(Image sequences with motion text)

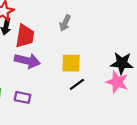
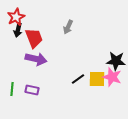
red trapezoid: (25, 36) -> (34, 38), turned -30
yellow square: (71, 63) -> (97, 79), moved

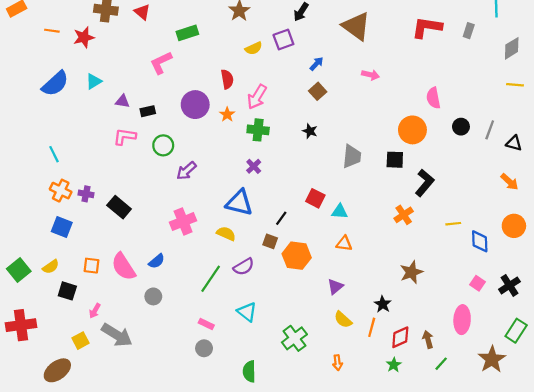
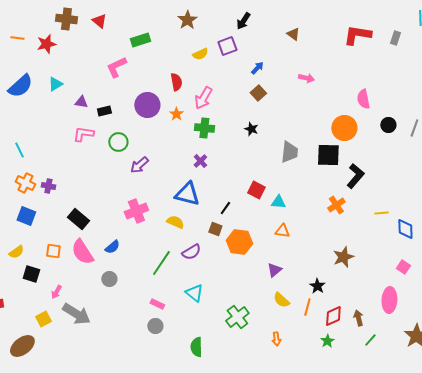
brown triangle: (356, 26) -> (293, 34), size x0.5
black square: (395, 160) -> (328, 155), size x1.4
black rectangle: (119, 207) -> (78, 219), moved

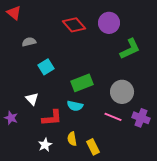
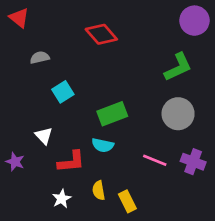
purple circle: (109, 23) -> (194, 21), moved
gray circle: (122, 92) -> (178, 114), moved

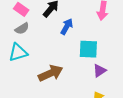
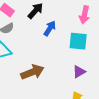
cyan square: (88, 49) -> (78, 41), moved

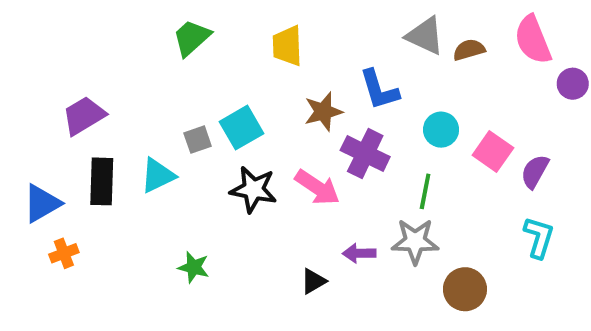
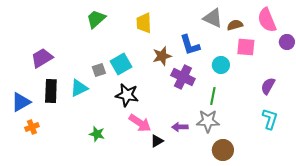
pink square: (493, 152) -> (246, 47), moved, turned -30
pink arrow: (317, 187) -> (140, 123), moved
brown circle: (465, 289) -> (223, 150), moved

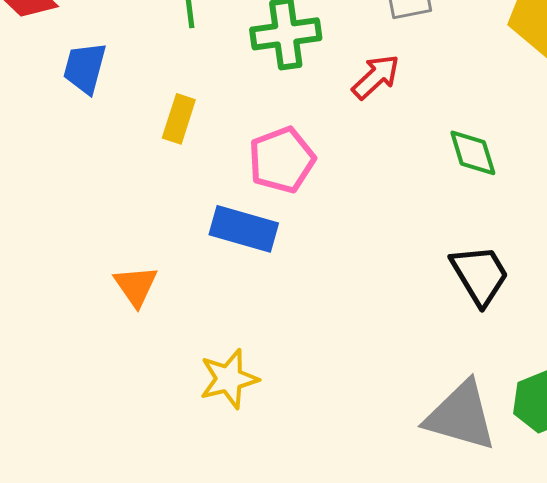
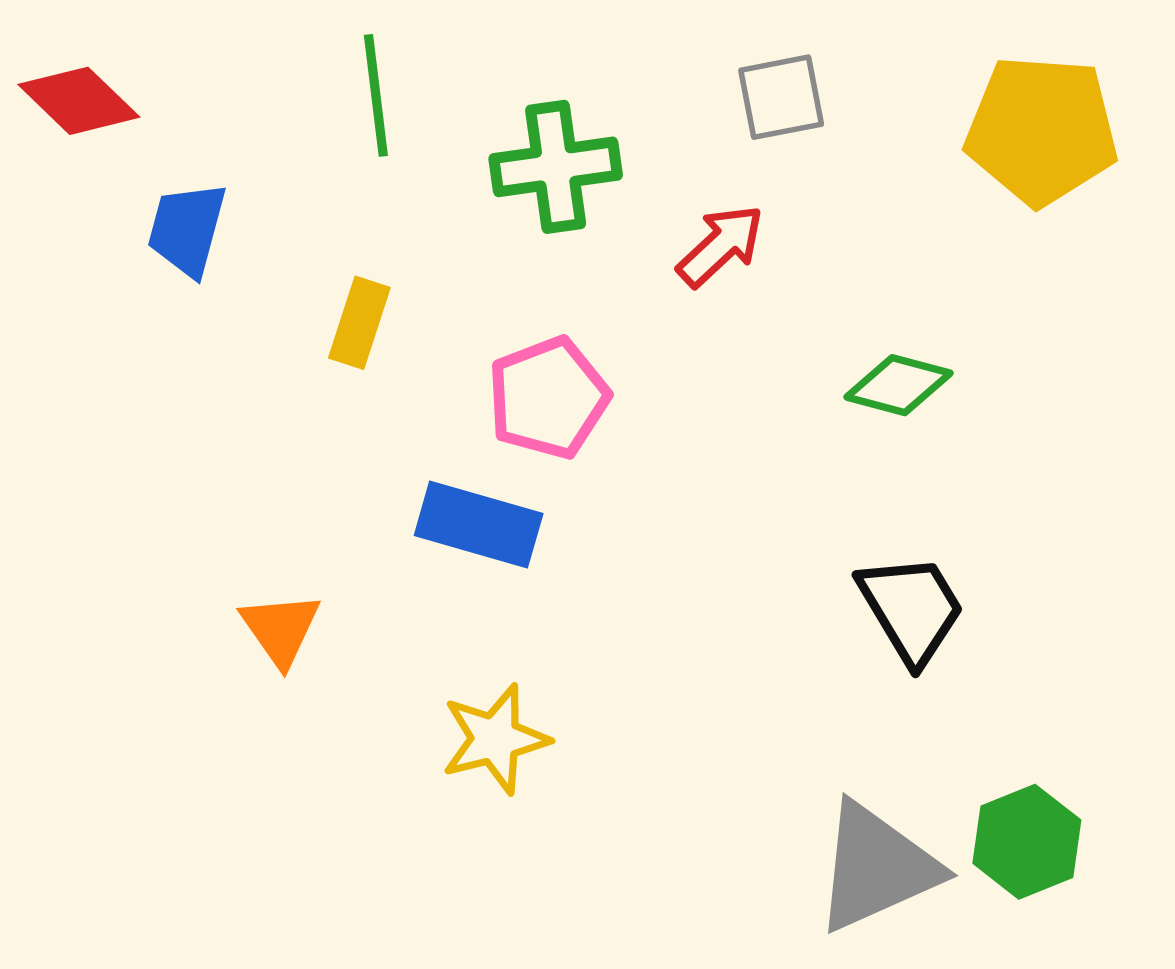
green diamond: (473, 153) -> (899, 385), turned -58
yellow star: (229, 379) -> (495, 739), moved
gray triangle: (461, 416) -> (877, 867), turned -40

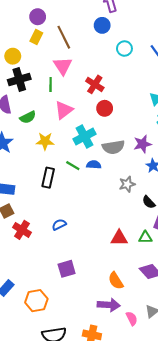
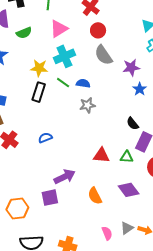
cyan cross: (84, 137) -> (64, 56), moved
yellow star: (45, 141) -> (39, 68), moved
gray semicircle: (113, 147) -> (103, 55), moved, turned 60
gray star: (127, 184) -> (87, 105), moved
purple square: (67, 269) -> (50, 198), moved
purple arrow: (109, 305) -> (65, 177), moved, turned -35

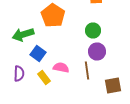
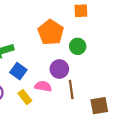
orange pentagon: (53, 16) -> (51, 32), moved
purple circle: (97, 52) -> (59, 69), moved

What is expected
For every line in the data above that has the string "gray", return that line.

Exercise output
gray circle: (122, 92) -> (178, 114), moved
gray triangle: (461, 416) -> (877, 867), turned -40
gray semicircle: (113, 147) -> (103, 55), moved, turned 60
gray star: (127, 184) -> (87, 105), moved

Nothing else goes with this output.